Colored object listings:
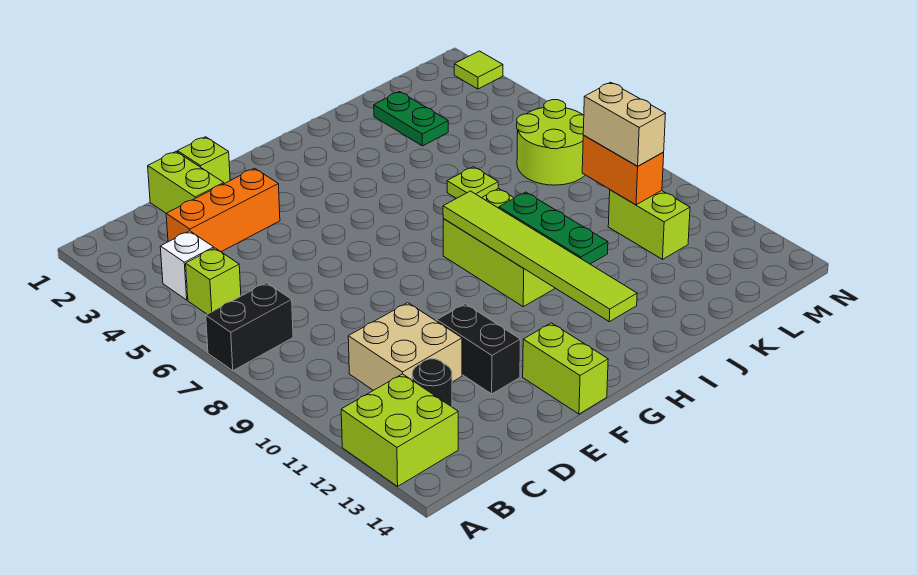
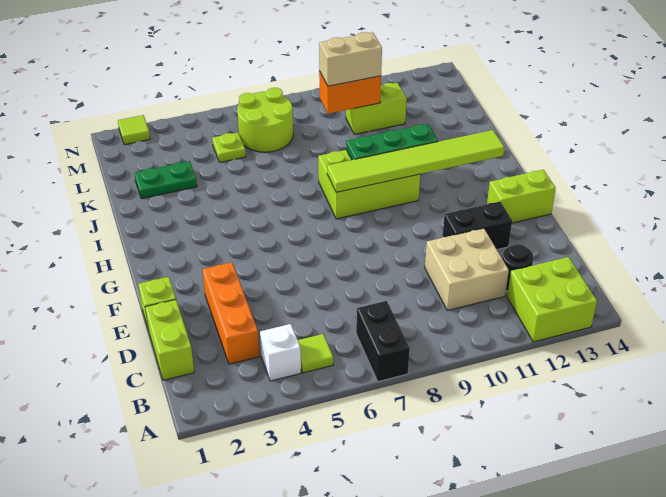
lime brick B5 level 1 -> lime tile B5 level 1
lime brick D1:D2 level 1 -> lime brick C1:D1 level 1
lime plate J6 level 1 -> lime plate L5 level 1

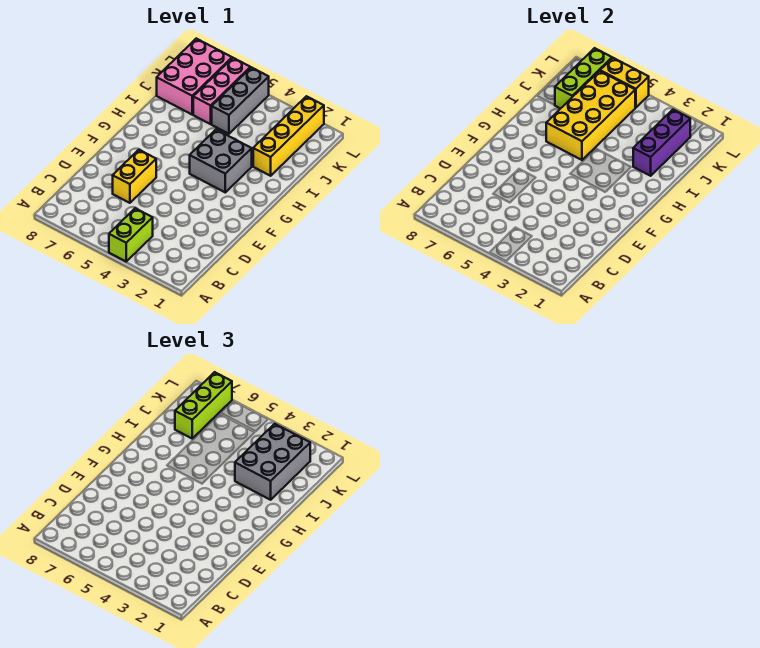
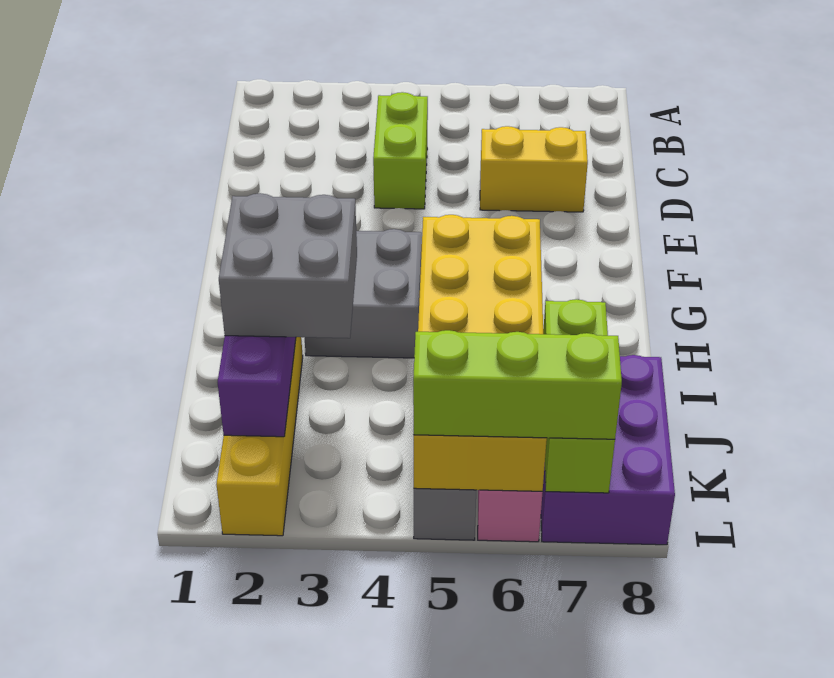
lime brick A4:B4 level 1 -> lime brick C4:D4 level 1
yellow brick D6:E6 level 1 -> yellow brick D6:D7 level 1
grey brick I2:K3 level 3 -> grey brick I2:J3 level 3
pink brick J7:L8 level 1 -> purple brick J7:L8 level 1
lime brick J7:L7 level 3 -> lime brick L5:L7 level 3

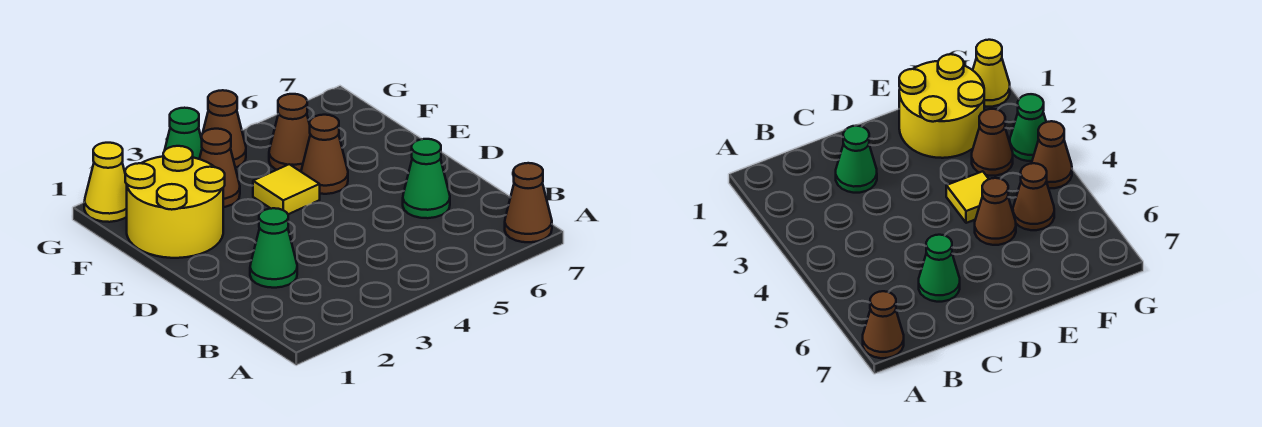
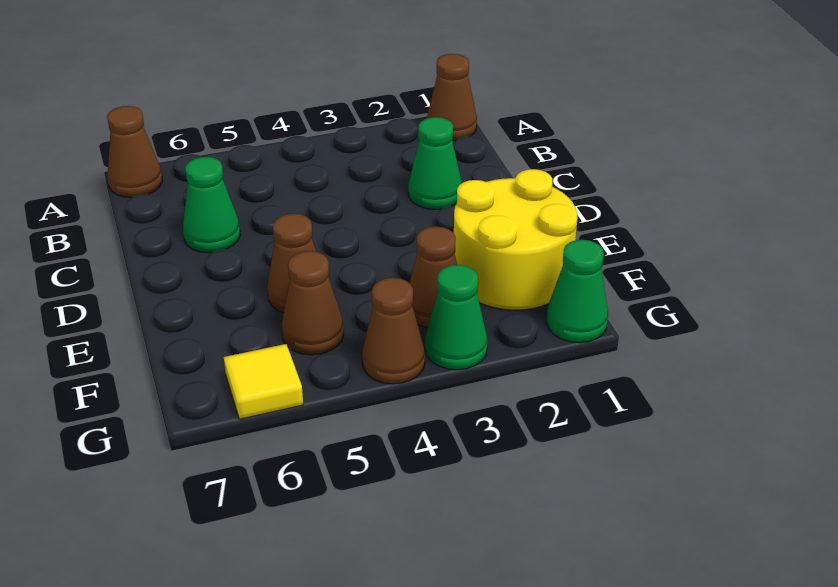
none -> brown cone A1 level 1
yellow tile E4 level 1 -> yellow tile G6 level 1
yellow cone G1 level 1 -> green cone G1 level 1

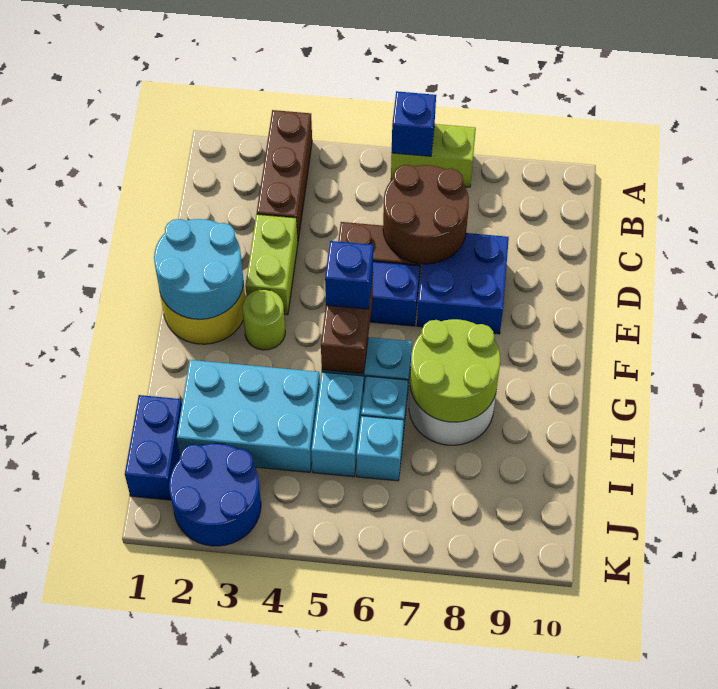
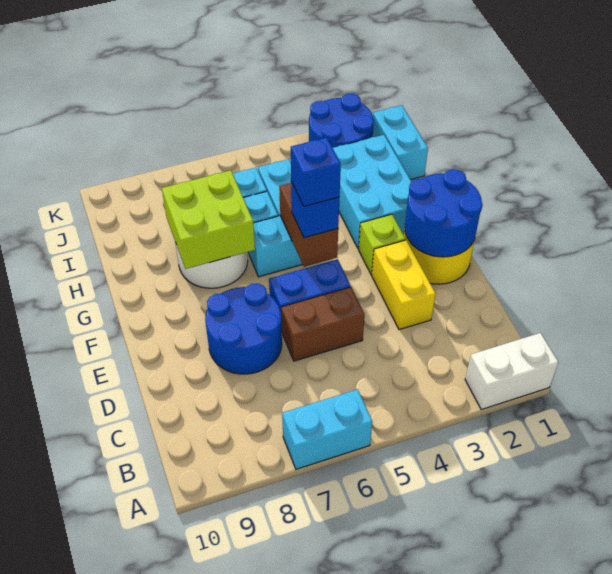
none -> white brick A1:A2 level 1
brown brick A3:C3 level 1 -> none
lime brick A6:A7 level 1 -> cyan brick A6:A7 level 1
blue brick A6 level 2 -> blue brick F5 level 4
brown round brick C6:D7 level 2 -> none
lime brick D3:E3 level 1 -> yellow brick D3:E3 level 1
blue brick D7:E8 level 1 -> blue round brick D7:E8 level 1
cyan round brick E1:F2 level 2 -> blue round brick E1:F2 level 2
lime round brick F3 level 1 -> lime brick F3 level 1
lime round brick G7:H8 level 2 -> lime brick G7:H8 level 2
cyan brick H2:I4 level 1 -> cyan brick G2:I3 level 1
blue brick I1:J1 level 1 -> cyan brick I1:J1 level 1

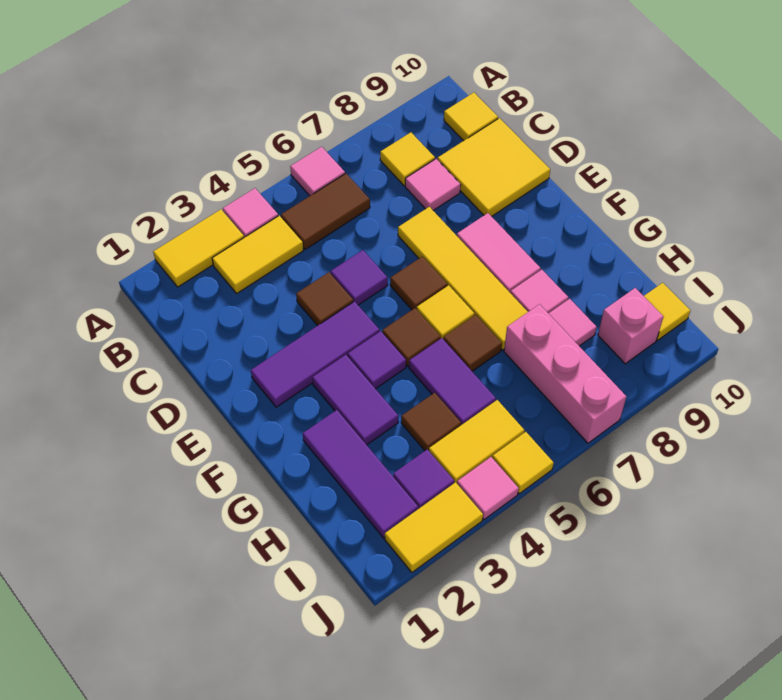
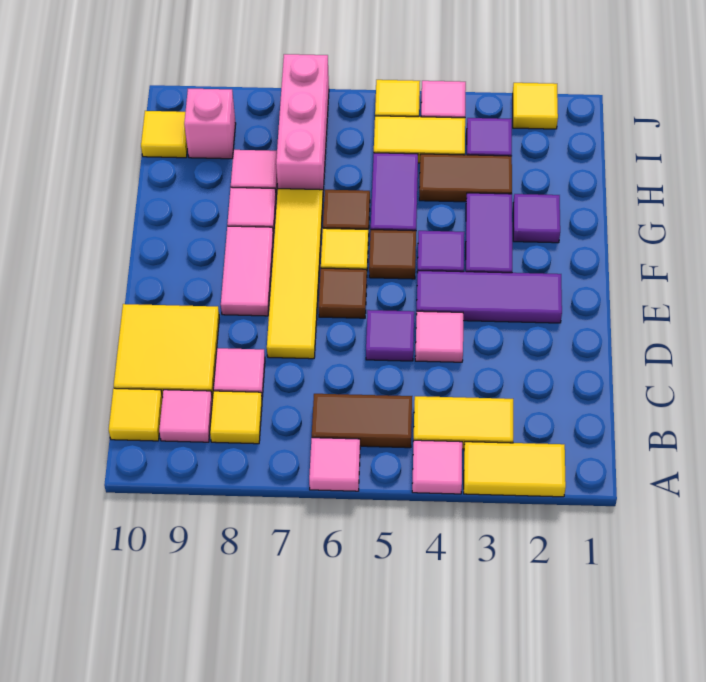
none -> pink tile B9 level 1
brown tile D4 level 1 -> pink tile D4 level 1
purple tile G2:I2 level 1 -> purple tile G2 level 1
brown tile H4 level 1 -> brown tile H3:H4 level 1
yellow tile J2:J3 level 1 -> yellow tile J2 level 1

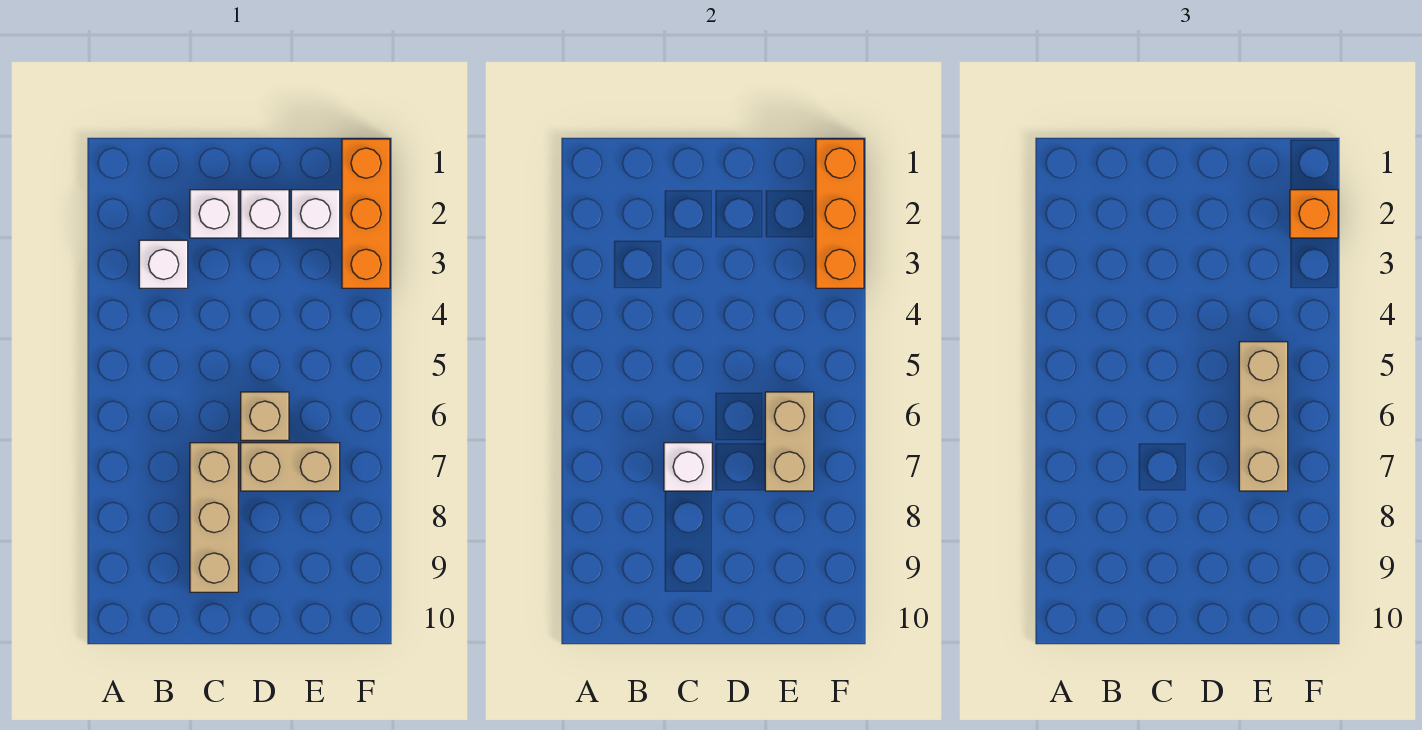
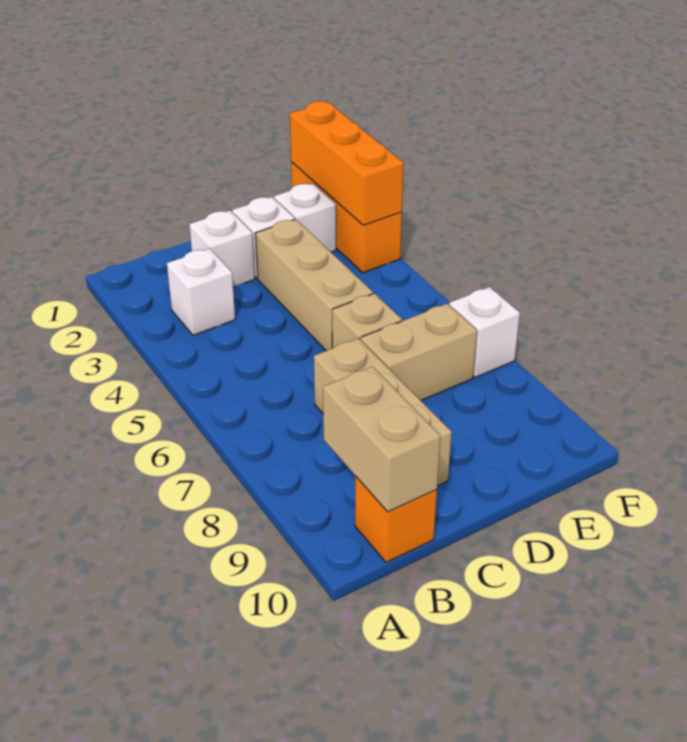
white brick C7 level 2 -> white brick F7 level 1
tan brick E5:E7 level 3 -> tan brick D3:D5 level 1
tan brick E6:E7 level 2 -> tan brick B9:B10 level 2
orange brick F2 level 3 -> orange brick B10 level 1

* [Work item]
Set down, exactly as written above, each line from the one with "yellow brick D6:E6" through the one with "lime brick D3:E3", and skip the pictures.

* [Finished exercise]
yellow brick D6:E6 level 1 -> yellow brick D6:D7 level 1
grey brick I2:K3 level 3 -> grey brick I2:J3 level 3
pink brick J7:L8 level 1 -> purple brick J7:L8 level 1
lime brick J7:L7 level 3 -> lime brick L5:L7 level 3

none -> brown cone A1 level 1
yellow tile E4 level 1 -> yellow tile G6 level 1
yellow cone G1 level 1 -> green cone G1 level 1

none -> white brick A1:A2 level 1
brown brick A3:C3 level 1 -> none
lime brick A6:A7 level 1 -> cyan brick A6:A7 level 1
blue brick A6 level 2 -> blue brick F5 level 4
brown round brick C6:D7 level 2 -> none
lime brick D3:E3 level 1 -> yellow brick D3:E3 level 1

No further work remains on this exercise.